- TASK INPUT
◇ ◇ ◇

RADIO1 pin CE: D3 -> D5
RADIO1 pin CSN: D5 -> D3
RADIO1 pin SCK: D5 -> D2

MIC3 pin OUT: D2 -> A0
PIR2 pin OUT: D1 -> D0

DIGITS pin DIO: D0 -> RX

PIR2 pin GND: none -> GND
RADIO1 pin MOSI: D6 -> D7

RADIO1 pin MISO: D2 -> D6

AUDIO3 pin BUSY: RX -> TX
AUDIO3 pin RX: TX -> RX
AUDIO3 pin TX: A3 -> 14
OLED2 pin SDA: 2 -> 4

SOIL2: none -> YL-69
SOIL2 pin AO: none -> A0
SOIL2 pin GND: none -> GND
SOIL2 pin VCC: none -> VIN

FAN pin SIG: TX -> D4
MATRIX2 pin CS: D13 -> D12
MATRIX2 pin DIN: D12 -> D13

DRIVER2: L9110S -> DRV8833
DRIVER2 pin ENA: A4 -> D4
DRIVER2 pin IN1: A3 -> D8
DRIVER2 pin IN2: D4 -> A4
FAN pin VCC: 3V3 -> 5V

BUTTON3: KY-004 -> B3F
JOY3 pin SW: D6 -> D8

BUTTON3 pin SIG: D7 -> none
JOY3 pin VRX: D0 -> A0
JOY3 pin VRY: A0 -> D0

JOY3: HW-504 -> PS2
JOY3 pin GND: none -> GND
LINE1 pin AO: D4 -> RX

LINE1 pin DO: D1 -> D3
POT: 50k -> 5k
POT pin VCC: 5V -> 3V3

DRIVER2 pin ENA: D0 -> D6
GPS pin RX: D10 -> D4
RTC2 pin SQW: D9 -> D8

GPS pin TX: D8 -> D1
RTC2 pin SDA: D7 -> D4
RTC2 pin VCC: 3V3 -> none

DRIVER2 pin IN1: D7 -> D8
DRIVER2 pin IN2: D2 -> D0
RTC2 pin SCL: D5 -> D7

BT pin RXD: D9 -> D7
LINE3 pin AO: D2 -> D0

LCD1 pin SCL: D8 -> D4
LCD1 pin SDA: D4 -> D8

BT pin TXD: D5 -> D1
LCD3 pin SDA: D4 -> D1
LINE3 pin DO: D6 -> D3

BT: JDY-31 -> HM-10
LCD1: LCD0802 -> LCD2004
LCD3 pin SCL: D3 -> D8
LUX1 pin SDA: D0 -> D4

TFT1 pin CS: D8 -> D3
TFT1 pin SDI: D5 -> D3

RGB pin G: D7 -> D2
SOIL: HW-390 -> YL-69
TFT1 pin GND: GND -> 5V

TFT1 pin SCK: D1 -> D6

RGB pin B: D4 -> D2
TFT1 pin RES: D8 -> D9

◇ ◇ ◇

- EXERCISE REQUIREMENTS
Lines from the one containing "TFT1 pin GND: GND -> 5V" through the last line of the records, both included, are the only ones to print, each exactly as it is.

- SOLVED PROBLEM
TFT1 pin GND: GND -> 5V

TFT1 pin SCK: D1 -> D6

RGB pin B: D4 -> D2
TFT1 pin RES: D8 -> D9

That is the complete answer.